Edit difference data
*** Block opens ***
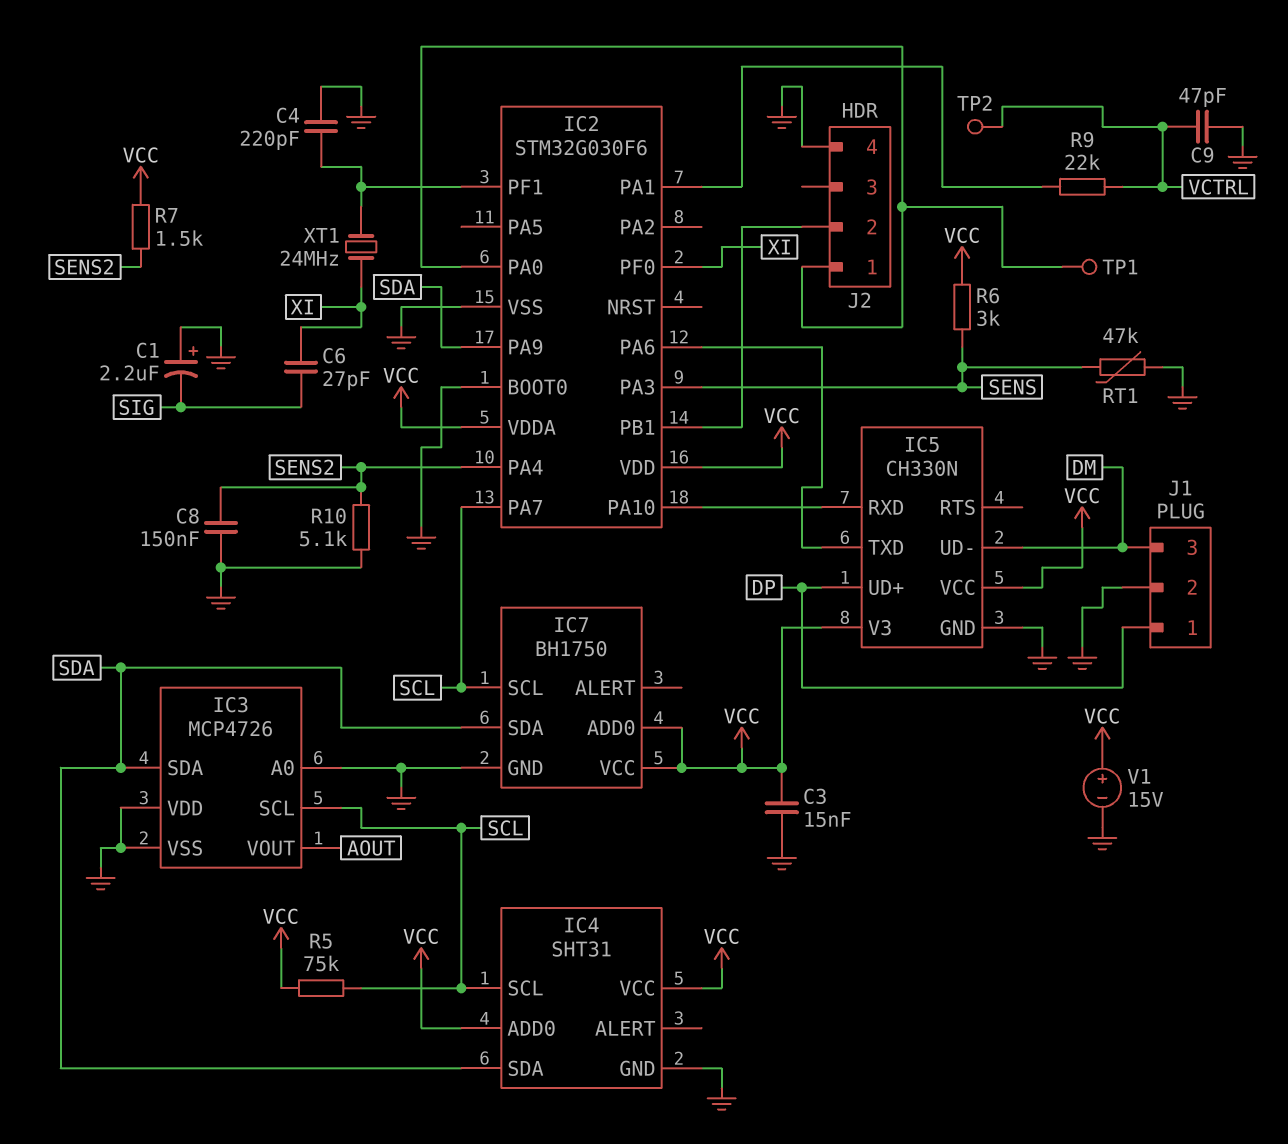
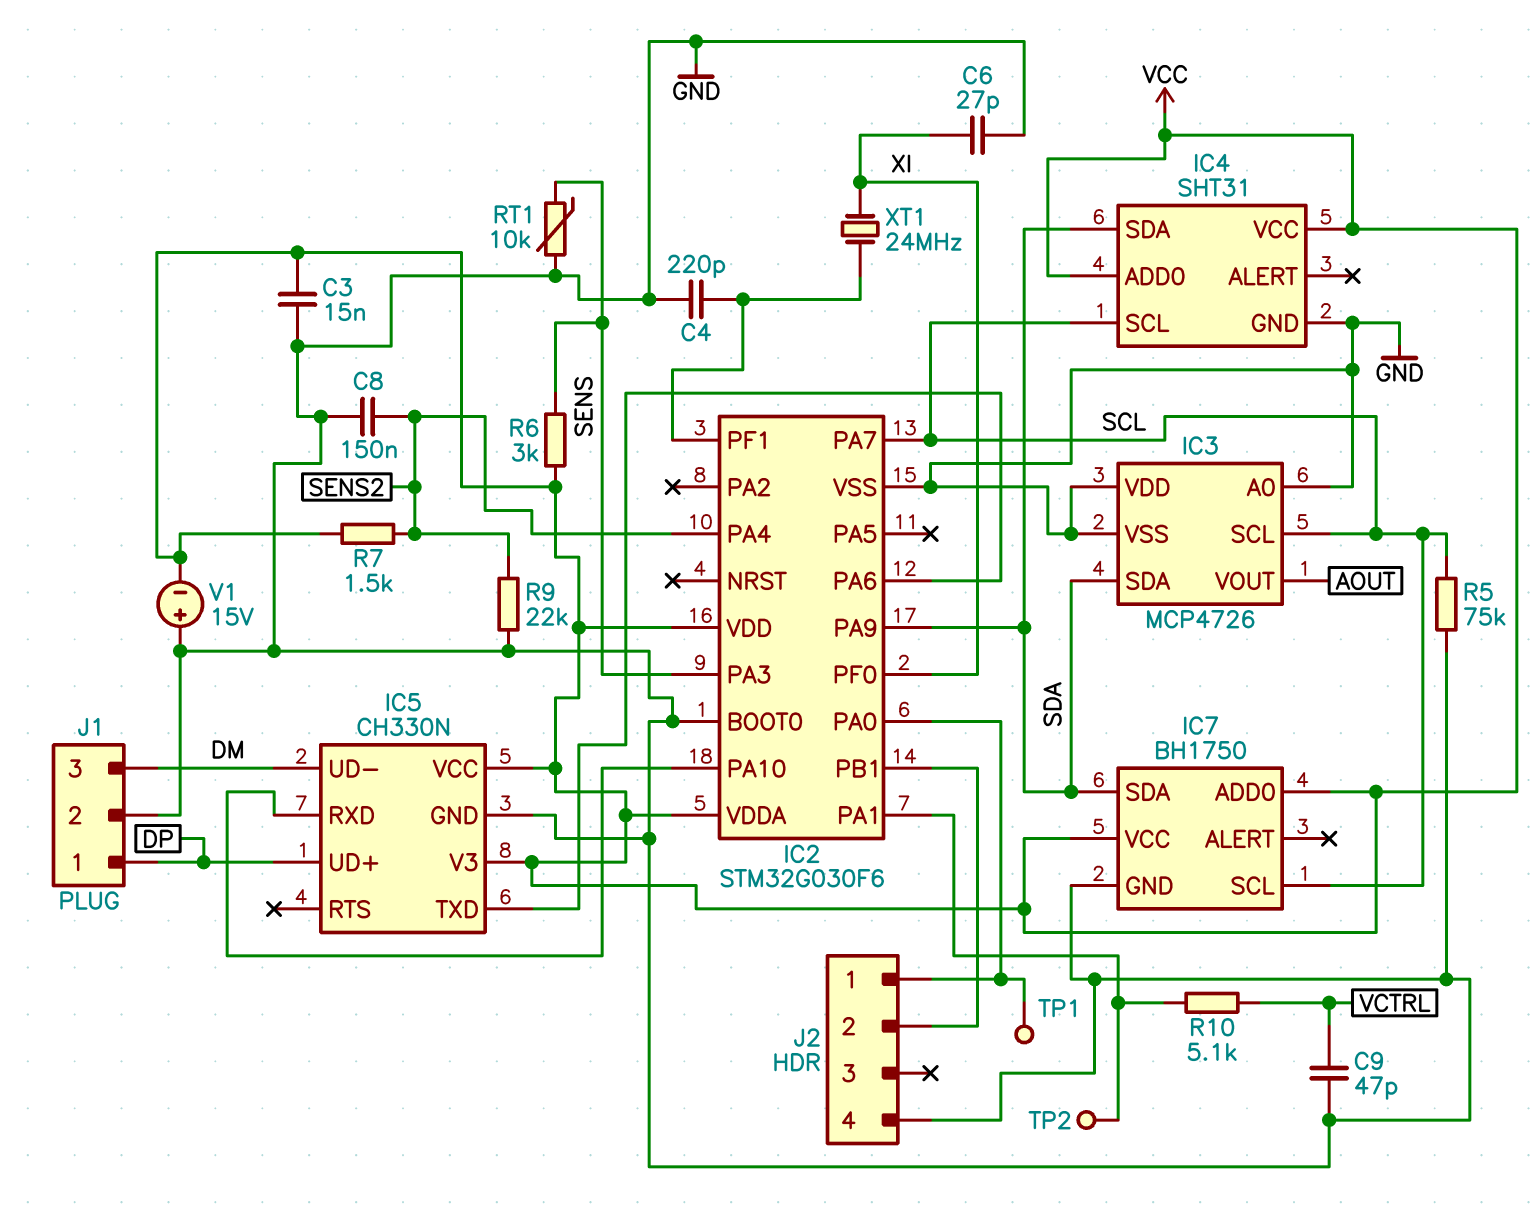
C1: 2.2uF (plus GND, minus SIG) -> none
C6: 27pF (SIG, XI) -> 27pF (GND, XI)
R5: 75k (SCL, VCC) -> 75k (GND, SCL)
R9: 22k (IC2/PA1, VCTRL) -> 22k (GND, SENS2)
R10: 5.1k (GND, SENS2) -> 5.1k (IC2/PA1, VCTRL)
RT1: 47k (GND, SENS) -> 10k (GND, SENS)
TP2: test point (VCTRL) -> test point (IC2/PA1)
V1: 15V (plus VCC, minus GND) -> 15V (plus GND, minus VCC)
*** Block closes ***
== Description of the task ==
Retype exactly, and only, the lines from the line holding "RT1: 47k (GND, SENS) -> 10k (GND, SENS)" through the last line of the data; both of those lines count.

== Response area ==
RT1: 47k (GND, SENS) -> 10k (GND, SENS)
TP2: test point (VCTRL) -> test point (IC2/PA1)
V1: 15V (plus VCC, minus GND) -> 15V (plus GND, minus VCC)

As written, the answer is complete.